> _What you should do_
Print each entry again exactly as written, and keep the pictures out.

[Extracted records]
---
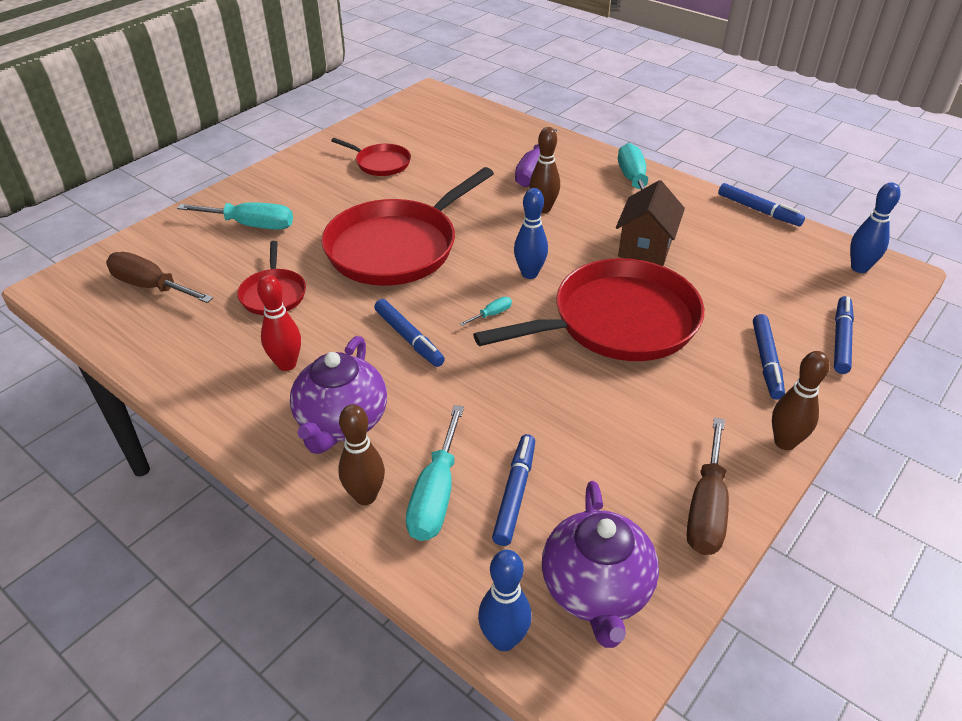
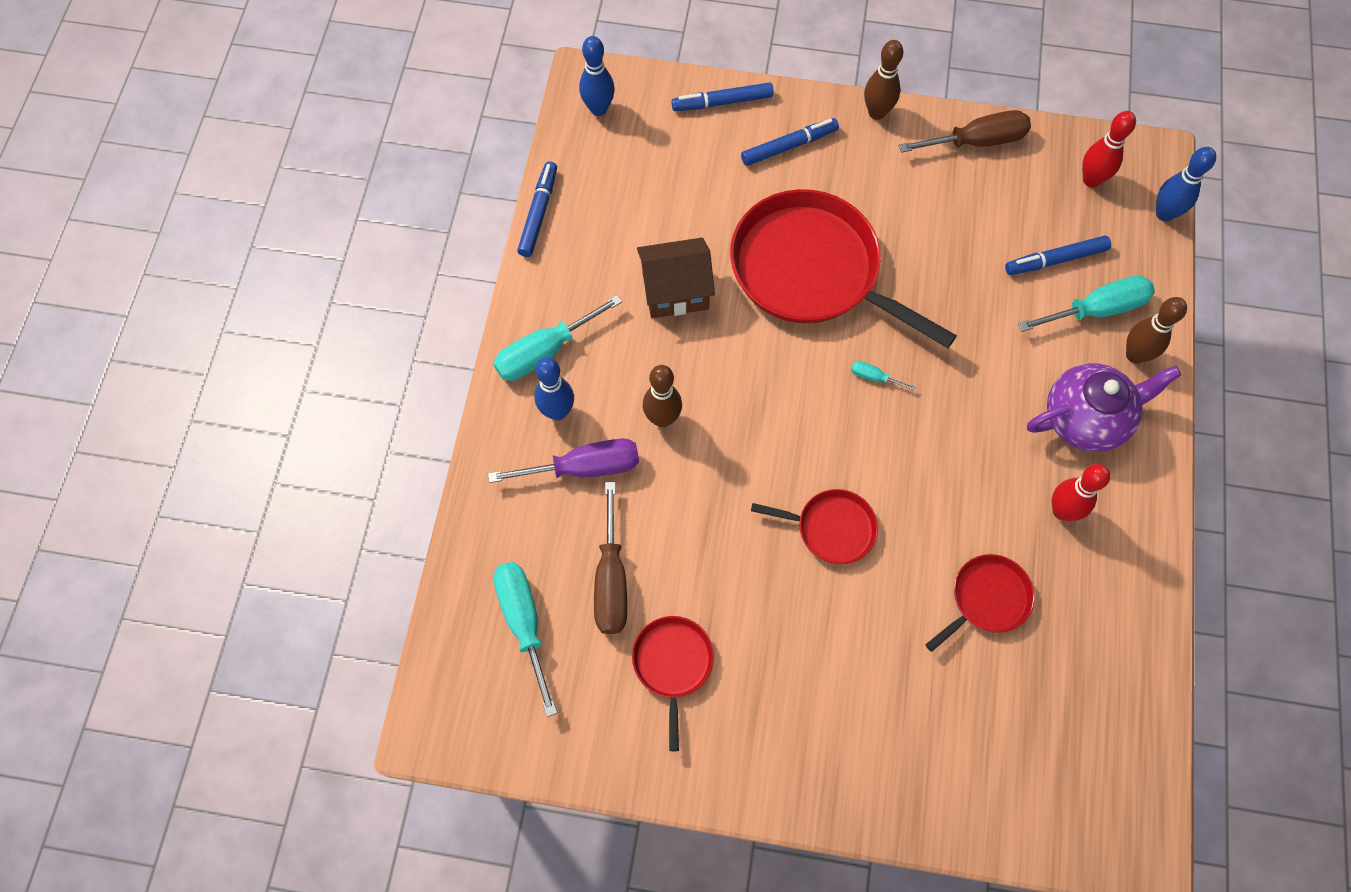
camera: 120 degrees left, 25 degrees up
brown screwdriver [106,252,213,303] -> brown screwdriver moved to [594,482,627,634]
turquoise screwdriver [177,202,293,230] -> turquoise screwdriver moved to [493,562,557,717]
red pan [322,167,494,286] -> red pan [751,489,878,564], size x0.48
blue marker [374,299,445,367] -> none
blue bowling pin [514,188,548,279] -> blue bowling pin moved to [535,357,574,420]
purple teapot [542,481,659,648] -> red bowling pin [1082,111,1136,187]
---
> _Exercise output_
camera: 120 degrees left, 25 degrees up
brown screwdriver [106,252,213,303] -> brown screwdriver moved to [594,482,627,634]
turquoise screwdriver [177,202,293,230] -> turquoise screwdriver moved to [493,562,557,717]
red pan [322,167,494,286] -> red pan [751,489,878,564], size x0.48
blue marker [374,299,445,367] -> none
blue bowling pin [514,188,548,279] -> blue bowling pin moved to [535,357,574,420]
purple teapot [542,481,659,648] -> red bowling pin [1082,111,1136,187]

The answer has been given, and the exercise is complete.